Nothing but the lines from the one containing "none -> black slope G3:H3 level 1 top G" to the end of the records that follow should be transcribed, each exactly, with the pictures left out.

Object state change records:
========

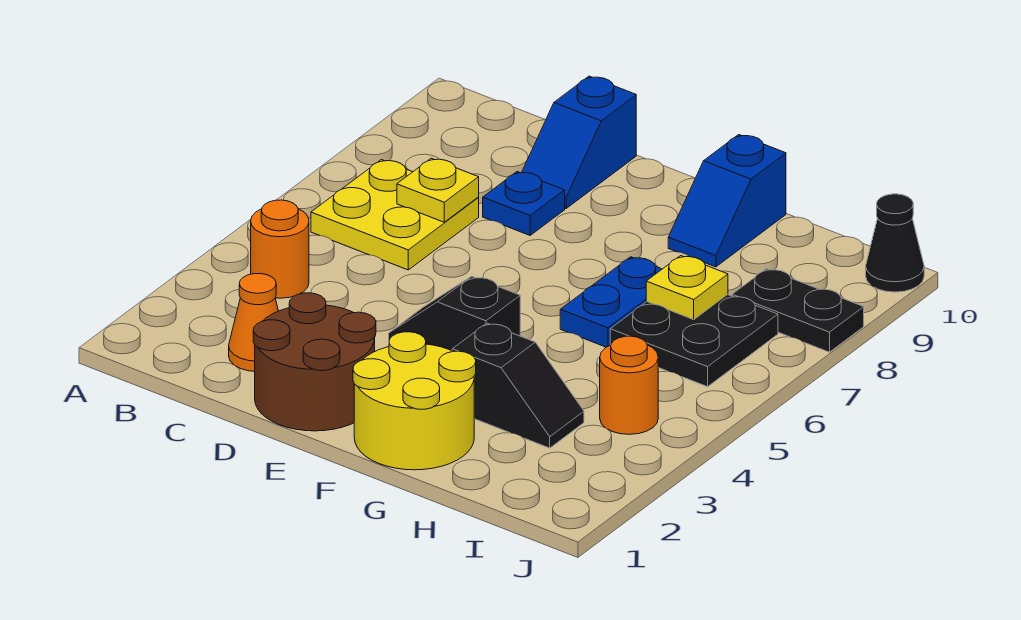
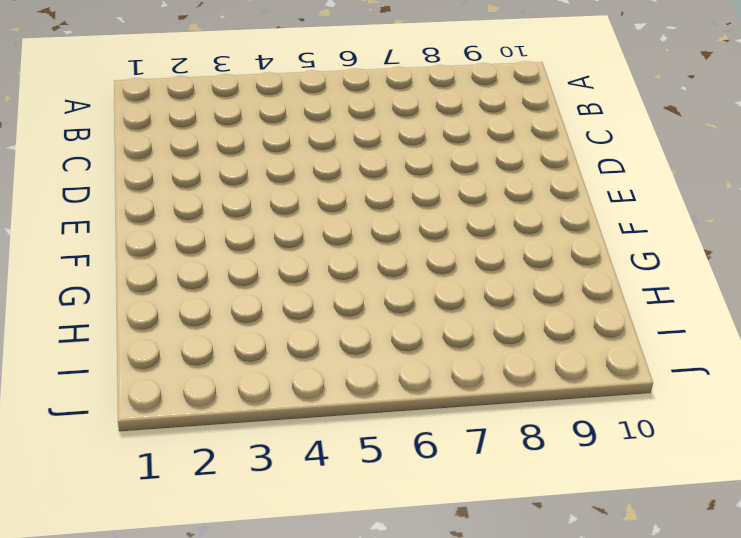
none -> orange round brick B4 level 1
none -> yellow plate B6:C7 level 1
none -> orange cone C2 level 1

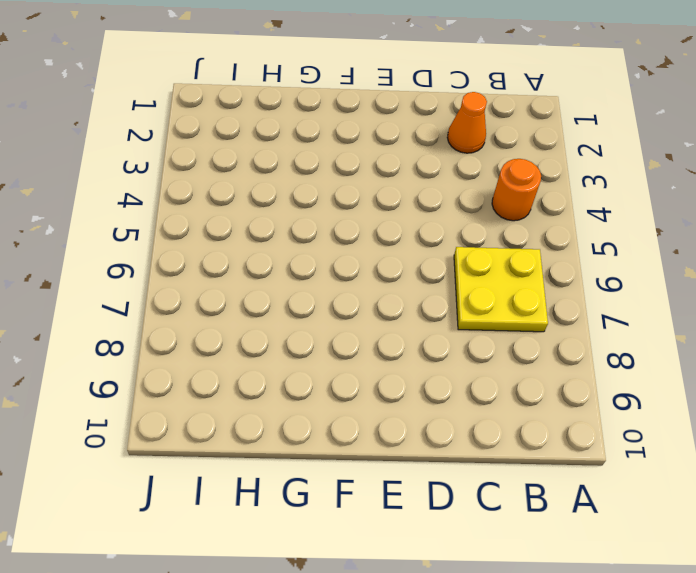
none -> brown round brick D1:E2 level 1
none -> blue plate D8 level 1
none -> blue slope D9:D10 level 1 top 10

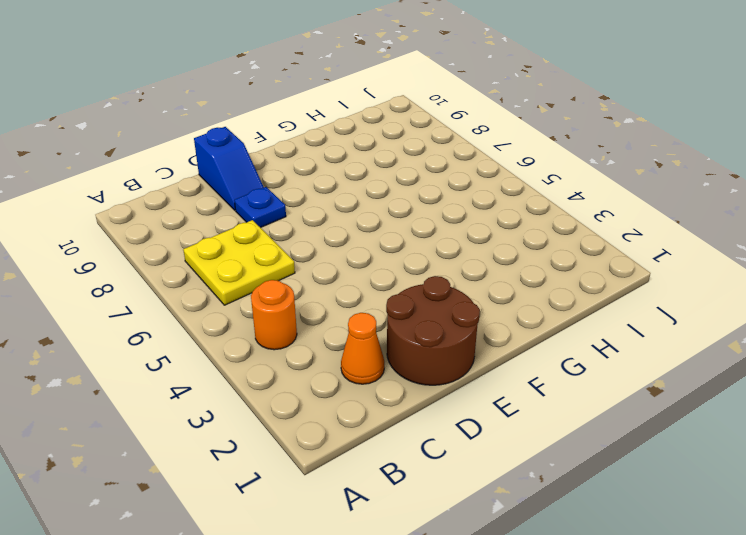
none -> black slope E4:F4 level 1 top F
none -> yellow round brick F1:G2 level 1
none -> black slope G3:H3 level 1 top G

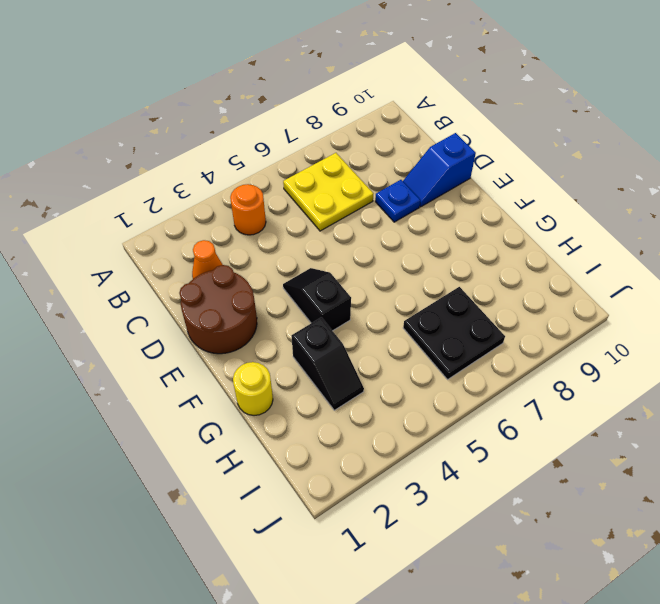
yellow round brick G1 level 1 -> yellow round brick F1:G2 level 1
none -> blue plate G6:G7 level 1
none -> blue slope G9:G10 level 1 top 10
none -> orange round brick I4 level 1

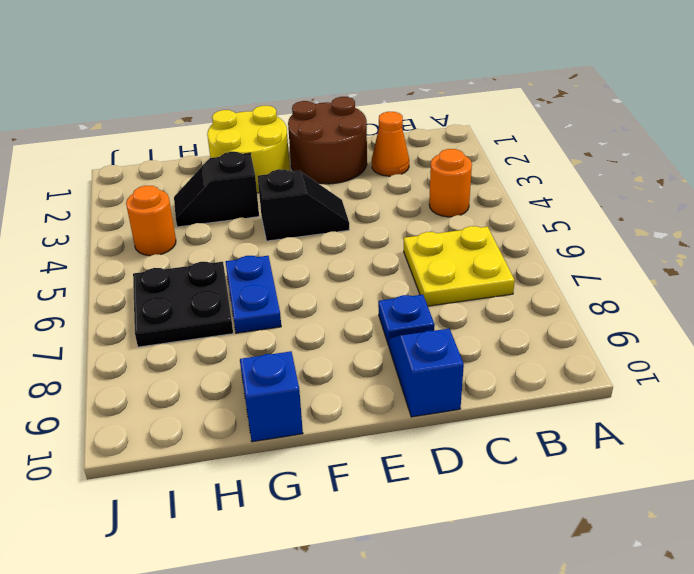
none -> black plate I8:J8 level 1
none -> black cone J10 level 1
none -> yellow plate C7 level 2

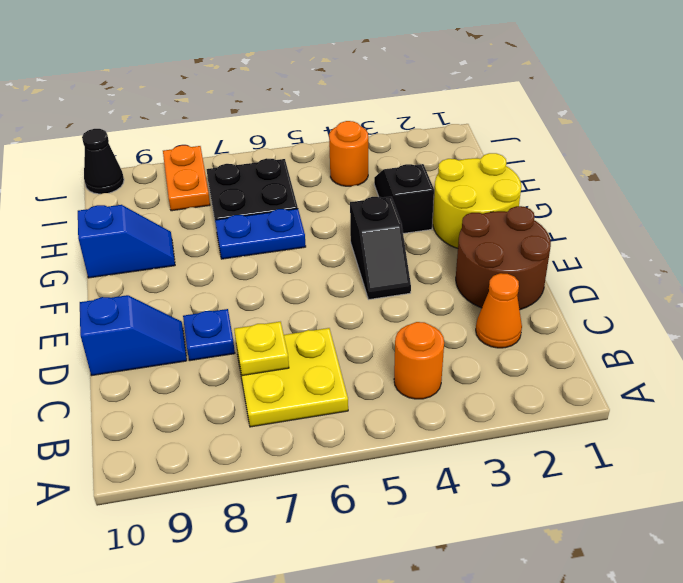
orange plate I8:J8 level 1 -> black plate I8:J8 level 1
none -> yellow plate H7 level 2

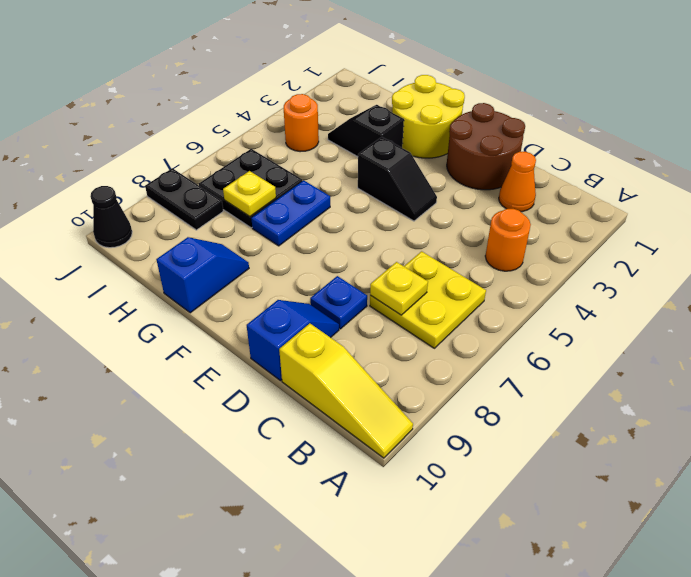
yellow slope A10:C10 level 1 top C -> none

========

__Response__:
none -> black slope G3:H3 level 1 top G

yellow round brick G1 level 1 -> yellow round brick F1:G2 level 1
none -> blue plate G6:G7 level 1
none -> blue slope G9:G10 level 1 top 10
none -> orange round brick I4 level 1

none -> black plate I8:J8 level 1
none -> black cone J10 level 1
none -> yellow plate C7 level 2

orange plate I8:J8 level 1 -> black plate I8:J8 level 1
none -> yellow plate H7 level 2

yellow slope A10:C10 level 1 top C -> none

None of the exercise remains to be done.